Work required: Find every line in the data below that contains the string "cross" and copy each one out. Case counts.

>> BEGIN

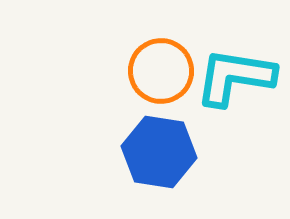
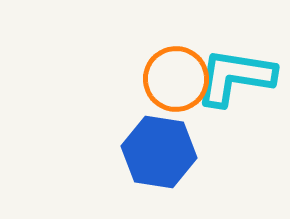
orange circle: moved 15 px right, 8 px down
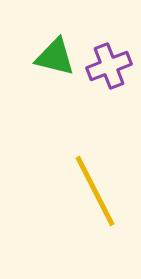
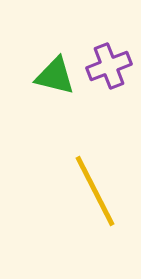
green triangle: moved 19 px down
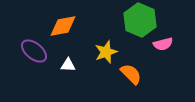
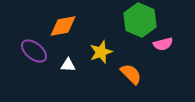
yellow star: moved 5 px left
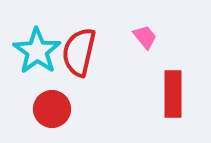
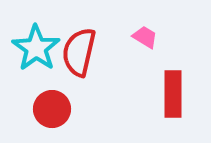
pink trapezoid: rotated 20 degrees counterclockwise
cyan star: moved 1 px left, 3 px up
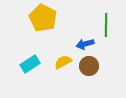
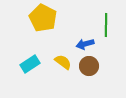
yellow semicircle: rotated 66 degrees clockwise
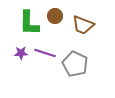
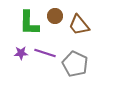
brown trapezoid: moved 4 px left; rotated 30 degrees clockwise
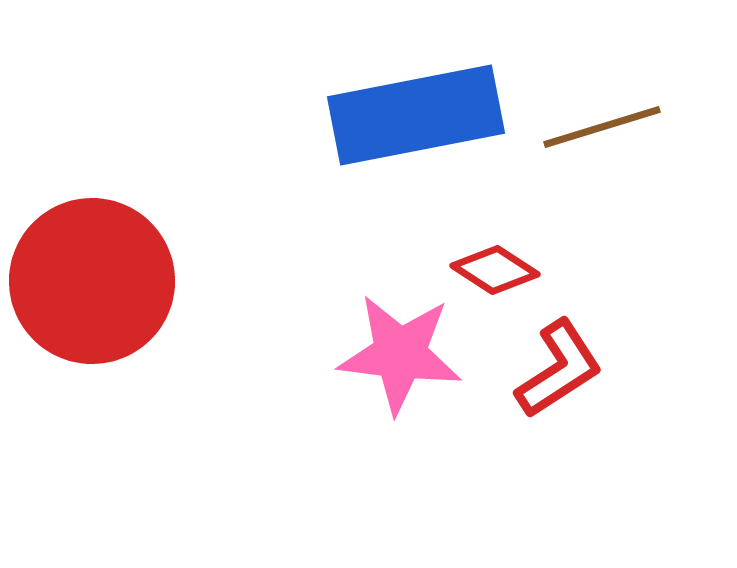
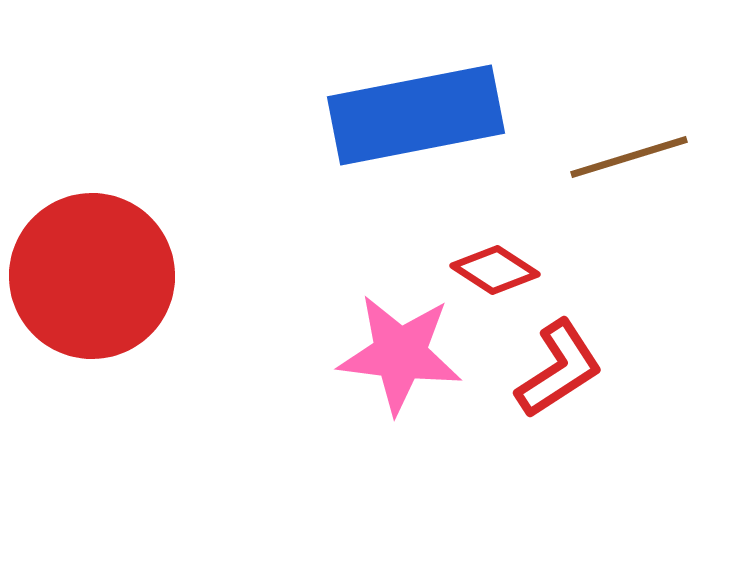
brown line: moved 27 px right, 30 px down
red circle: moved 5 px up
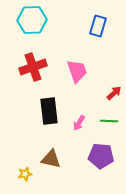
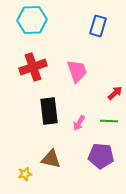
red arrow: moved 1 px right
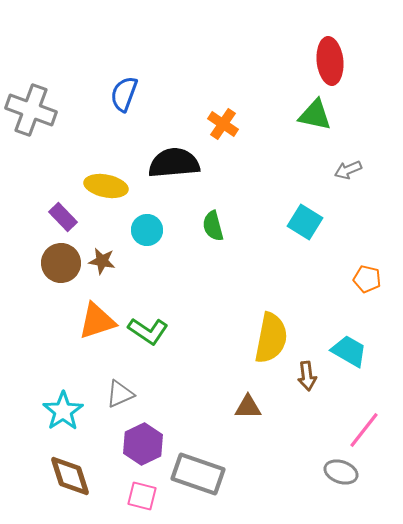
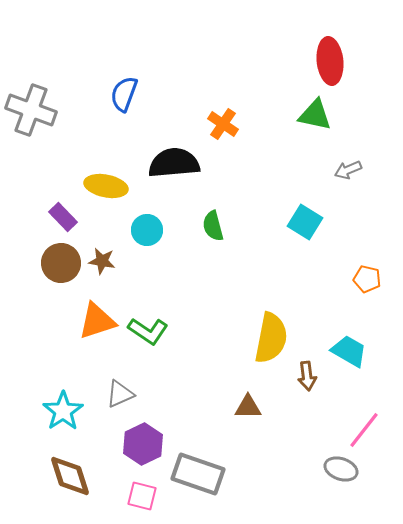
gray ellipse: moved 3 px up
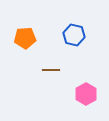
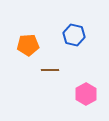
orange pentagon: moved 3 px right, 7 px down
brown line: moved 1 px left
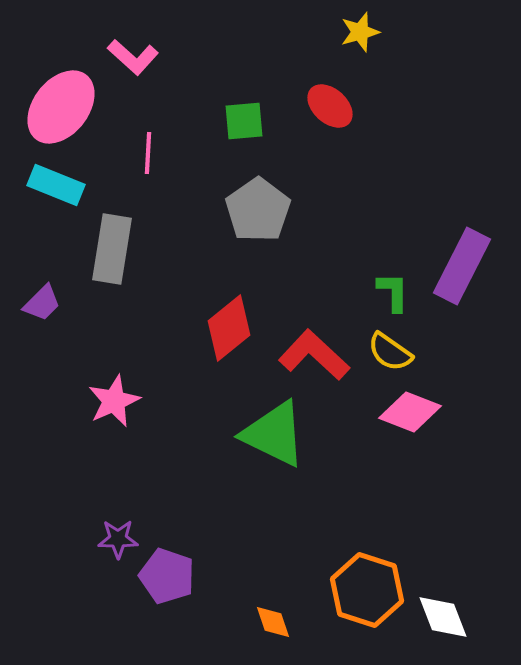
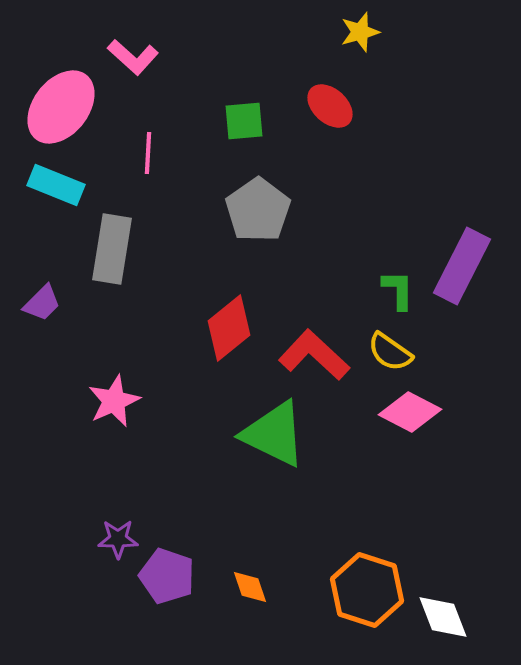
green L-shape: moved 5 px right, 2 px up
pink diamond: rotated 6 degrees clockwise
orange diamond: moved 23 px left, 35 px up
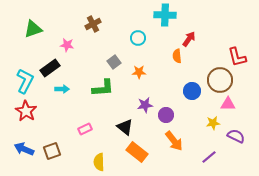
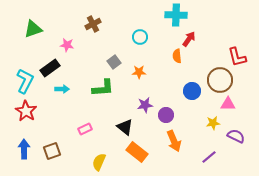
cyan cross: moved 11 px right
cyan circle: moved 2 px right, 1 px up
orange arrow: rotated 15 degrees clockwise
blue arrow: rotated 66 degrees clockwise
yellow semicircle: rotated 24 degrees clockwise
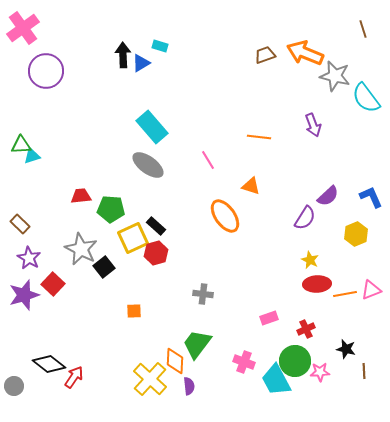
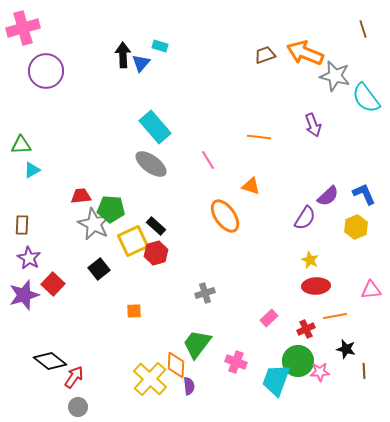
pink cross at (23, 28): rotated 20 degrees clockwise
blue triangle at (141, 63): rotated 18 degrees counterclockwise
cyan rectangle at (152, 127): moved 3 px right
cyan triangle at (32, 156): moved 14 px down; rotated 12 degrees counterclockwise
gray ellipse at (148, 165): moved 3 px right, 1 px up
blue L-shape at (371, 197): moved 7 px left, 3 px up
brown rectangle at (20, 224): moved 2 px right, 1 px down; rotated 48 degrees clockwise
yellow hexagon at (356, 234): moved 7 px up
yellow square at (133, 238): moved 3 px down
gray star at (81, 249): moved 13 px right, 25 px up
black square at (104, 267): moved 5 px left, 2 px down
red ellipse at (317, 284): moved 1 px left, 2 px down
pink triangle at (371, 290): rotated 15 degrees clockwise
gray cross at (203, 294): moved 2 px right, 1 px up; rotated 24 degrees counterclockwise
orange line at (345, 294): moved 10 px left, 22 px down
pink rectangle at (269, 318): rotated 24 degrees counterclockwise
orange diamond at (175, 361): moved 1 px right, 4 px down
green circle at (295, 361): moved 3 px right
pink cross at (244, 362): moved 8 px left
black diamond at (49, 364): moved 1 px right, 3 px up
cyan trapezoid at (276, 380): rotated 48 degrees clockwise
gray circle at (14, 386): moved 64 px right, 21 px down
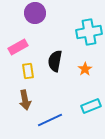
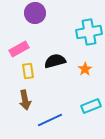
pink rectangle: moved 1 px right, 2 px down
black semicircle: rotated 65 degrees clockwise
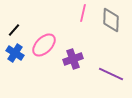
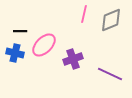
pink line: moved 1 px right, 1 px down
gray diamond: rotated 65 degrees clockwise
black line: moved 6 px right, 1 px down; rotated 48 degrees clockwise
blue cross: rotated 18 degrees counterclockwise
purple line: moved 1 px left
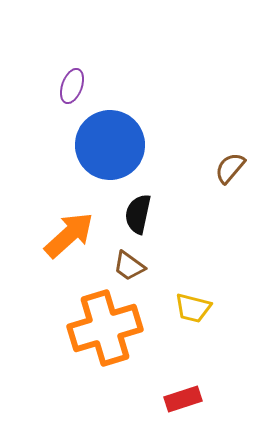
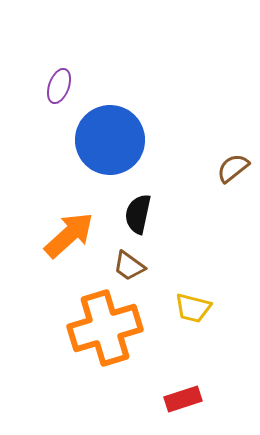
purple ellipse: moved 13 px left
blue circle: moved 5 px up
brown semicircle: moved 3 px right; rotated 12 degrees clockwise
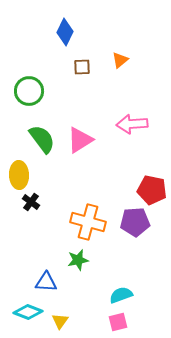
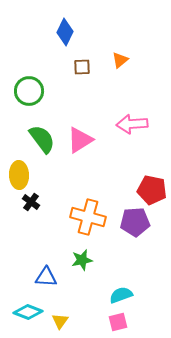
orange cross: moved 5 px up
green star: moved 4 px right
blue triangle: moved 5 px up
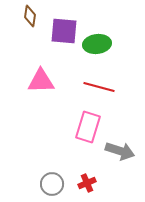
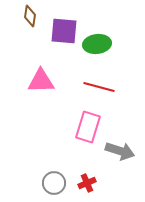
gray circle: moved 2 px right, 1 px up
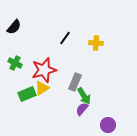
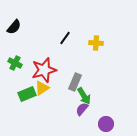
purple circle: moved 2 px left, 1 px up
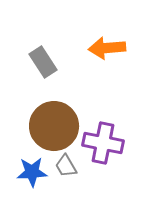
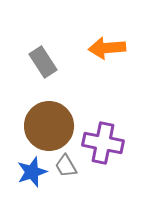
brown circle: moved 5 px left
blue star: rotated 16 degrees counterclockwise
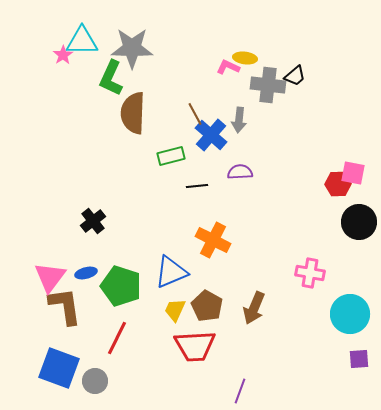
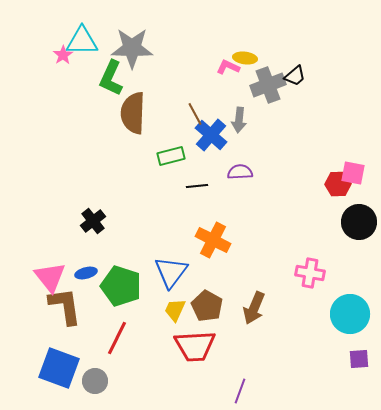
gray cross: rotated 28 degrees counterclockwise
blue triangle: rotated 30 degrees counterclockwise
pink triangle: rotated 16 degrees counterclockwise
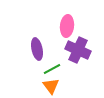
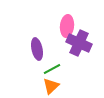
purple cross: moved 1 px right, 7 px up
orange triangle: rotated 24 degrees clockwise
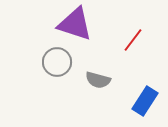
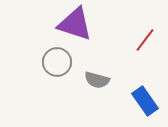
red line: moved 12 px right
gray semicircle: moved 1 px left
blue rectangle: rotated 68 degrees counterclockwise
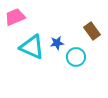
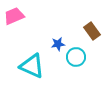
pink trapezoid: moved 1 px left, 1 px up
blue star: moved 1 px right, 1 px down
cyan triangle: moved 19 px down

>> END

The reply:
cyan cross: moved 11 px right
pink cross at (23, 28): rotated 20 degrees clockwise
gray cross at (203, 294): moved 2 px right, 1 px up; rotated 24 degrees counterclockwise
pink cross at (244, 362): moved 8 px left
blue cross: rotated 18 degrees counterclockwise
orange cross: moved 5 px up
gray cross: rotated 28 degrees counterclockwise
purple cross: moved 1 px right, 7 px up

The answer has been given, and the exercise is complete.